▸ **DATA**
[Start of section]

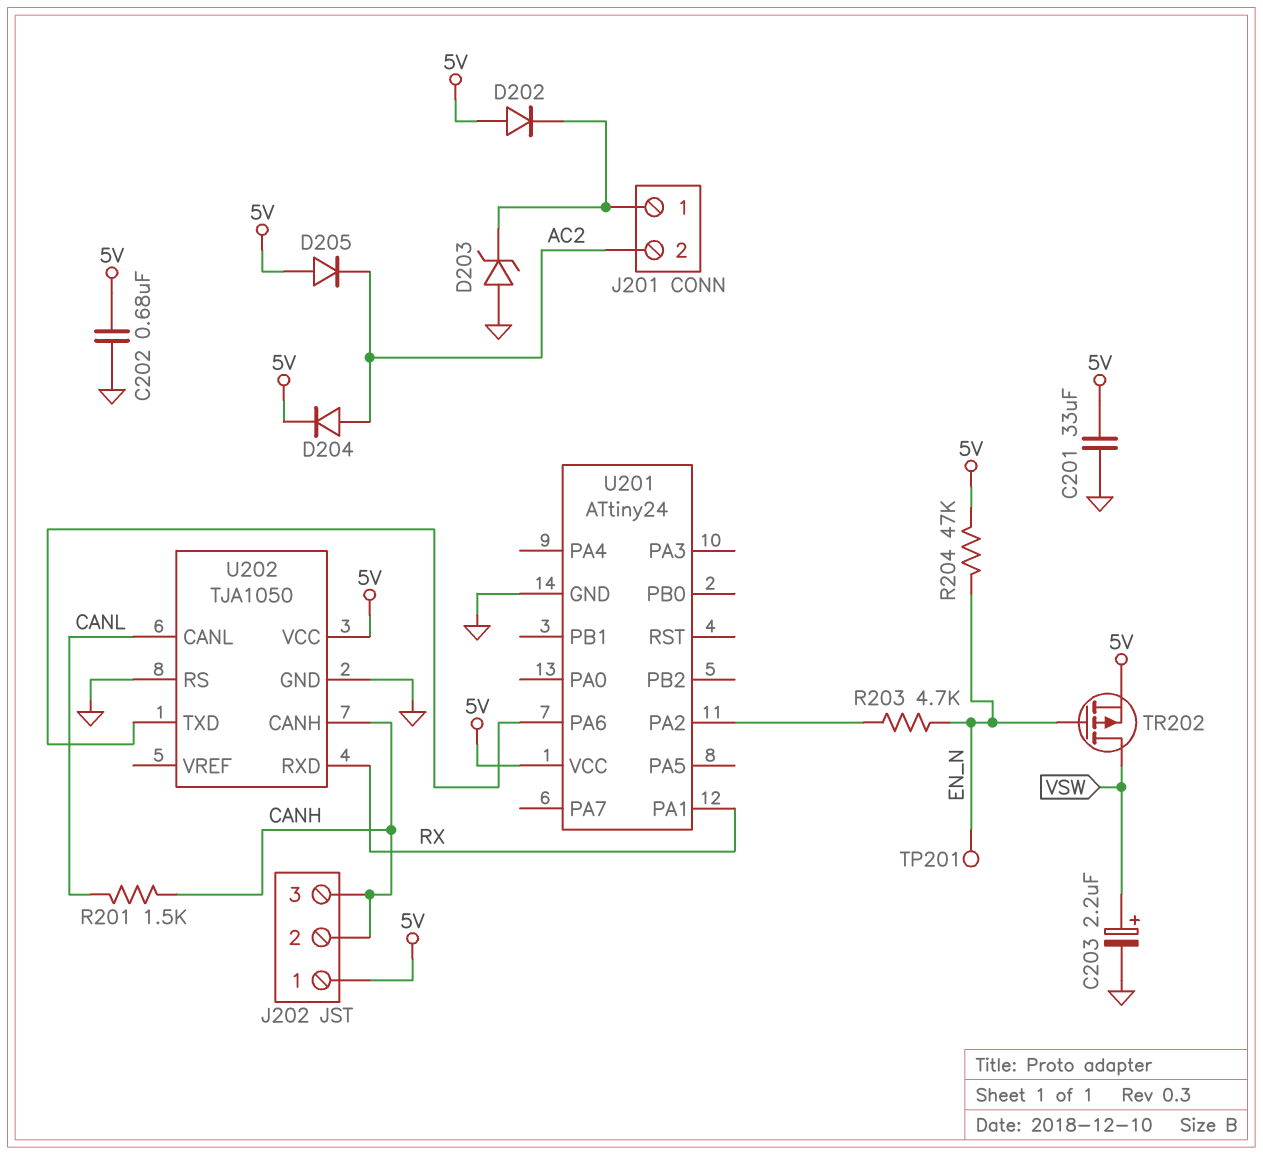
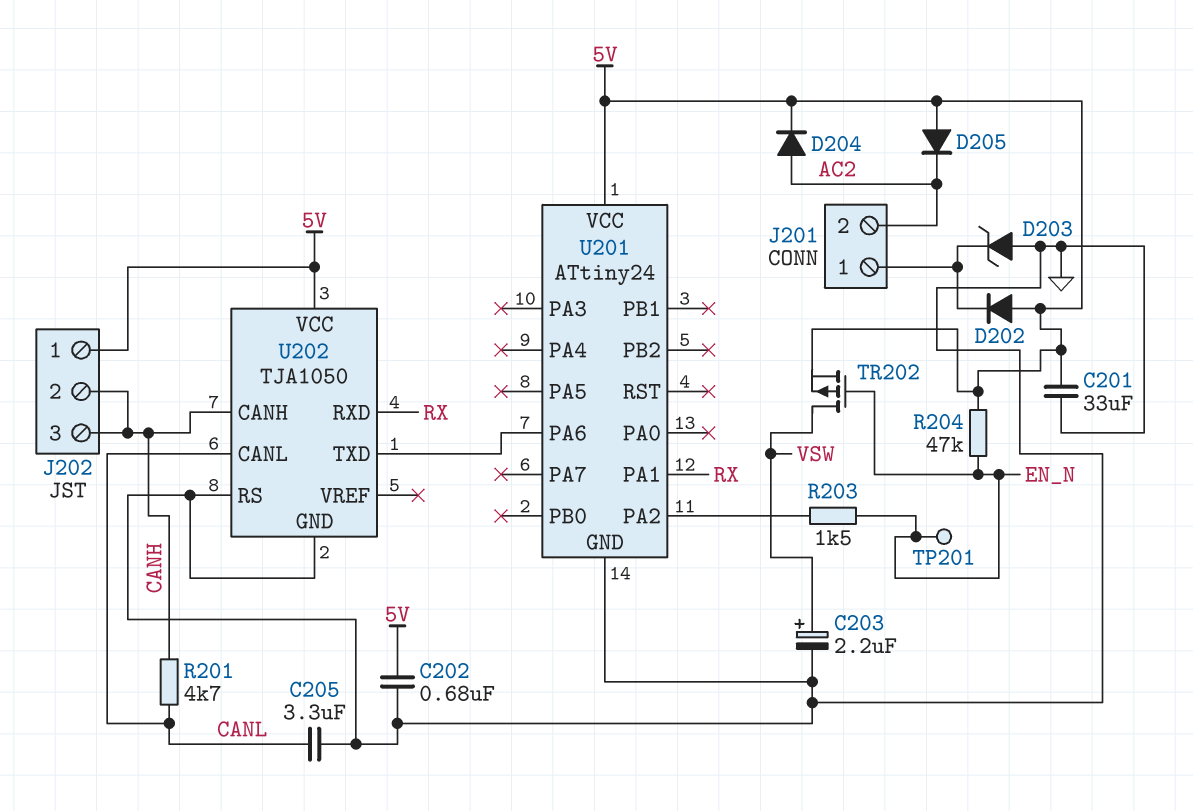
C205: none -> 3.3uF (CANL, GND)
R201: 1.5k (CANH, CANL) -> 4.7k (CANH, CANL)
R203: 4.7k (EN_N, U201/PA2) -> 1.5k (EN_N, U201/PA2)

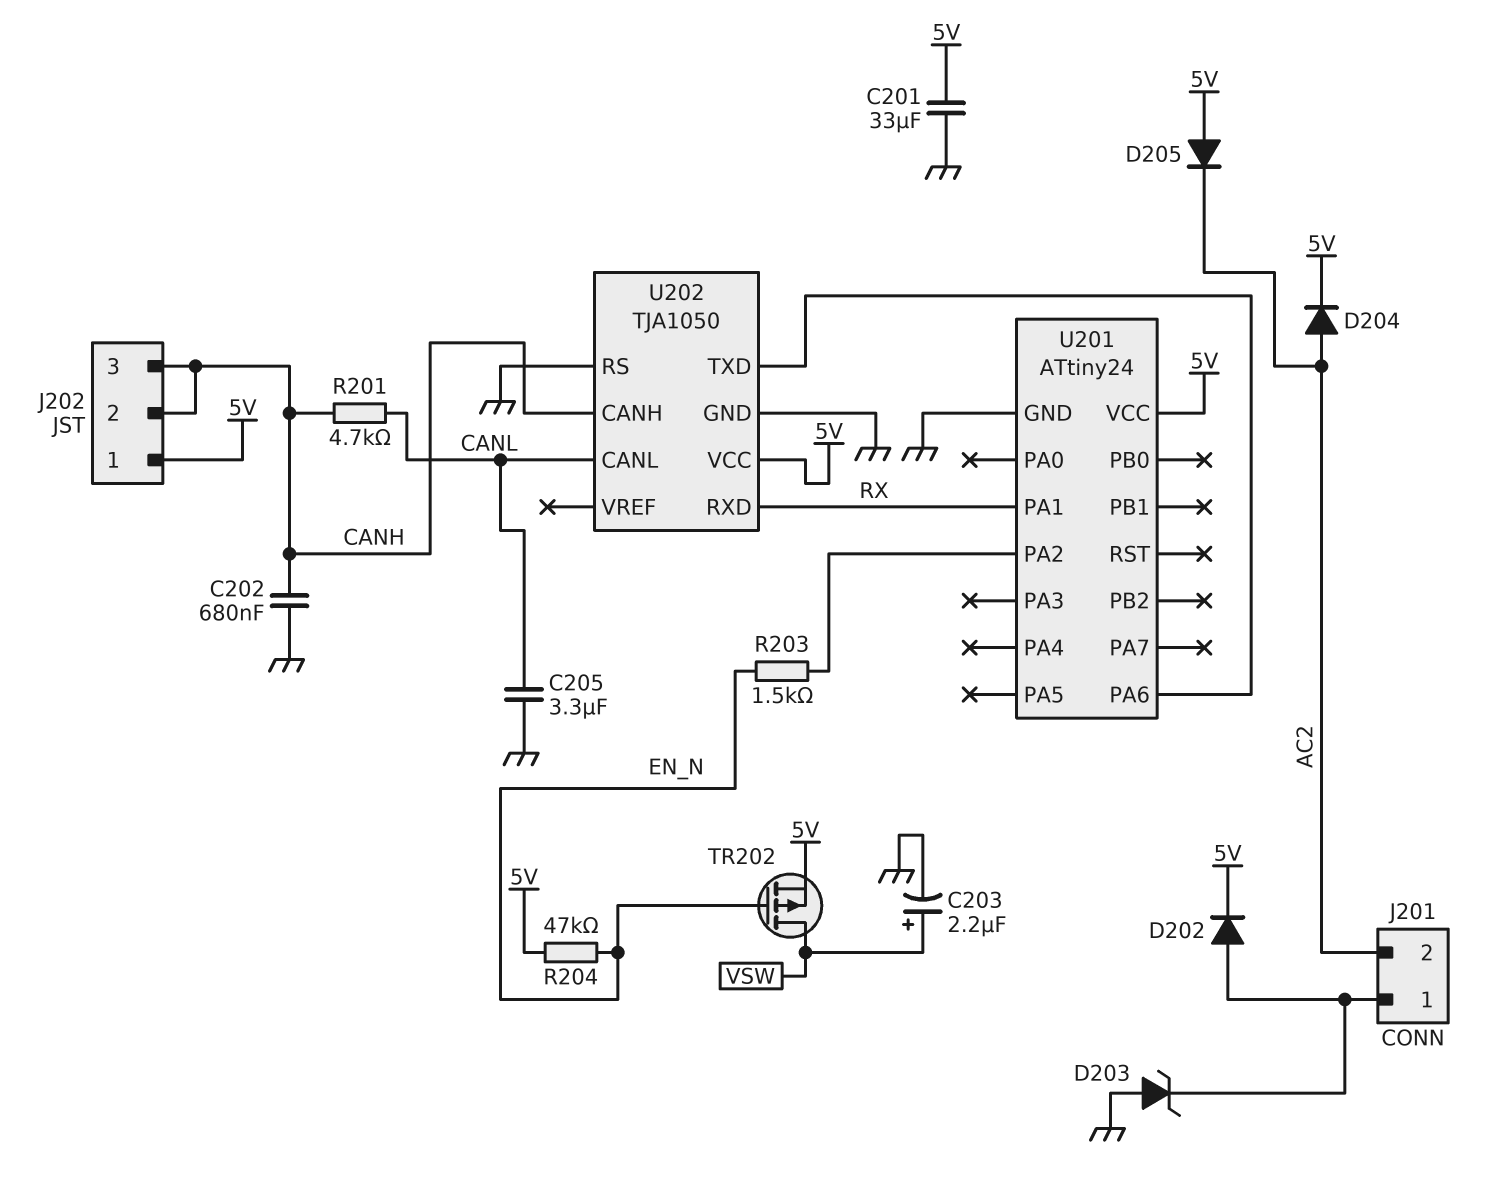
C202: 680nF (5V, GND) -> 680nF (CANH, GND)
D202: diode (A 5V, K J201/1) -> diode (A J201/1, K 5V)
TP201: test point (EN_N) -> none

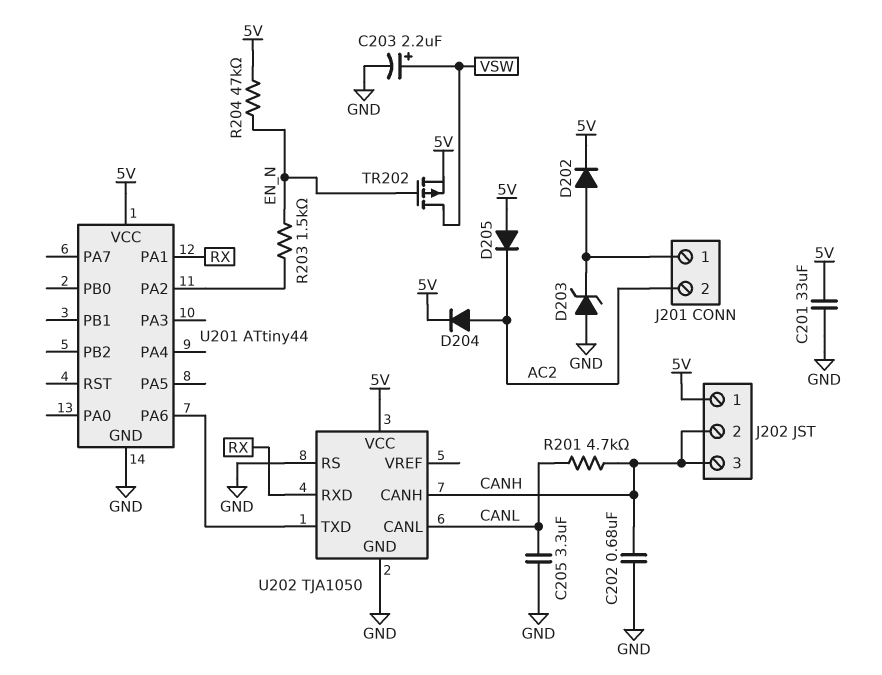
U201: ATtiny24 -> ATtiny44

[End of section]

▸ **PROBLEM REQUIREMENTS**
A verbatim copy of the records above, without pictures, is required.

▸ **RESULT BELOW**
C205: none -> 3.3uF (CANL, GND)
R201: 1.5k (CANH, CANL) -> 4.7k (CANH, CANL)
R203: 4.7k (EN_N, U201/PA2) -> 1.5k (EN_N, U201/PA2)

C202: 680nF (5V, GND) -> 680nF (CANH, GND)
D202: diode (A 5V, K J201/1) -> diode (A J201/1, K 5V)
TP201: test point (EN_N) -> none

U201: ATtiny24 -> ATtiny44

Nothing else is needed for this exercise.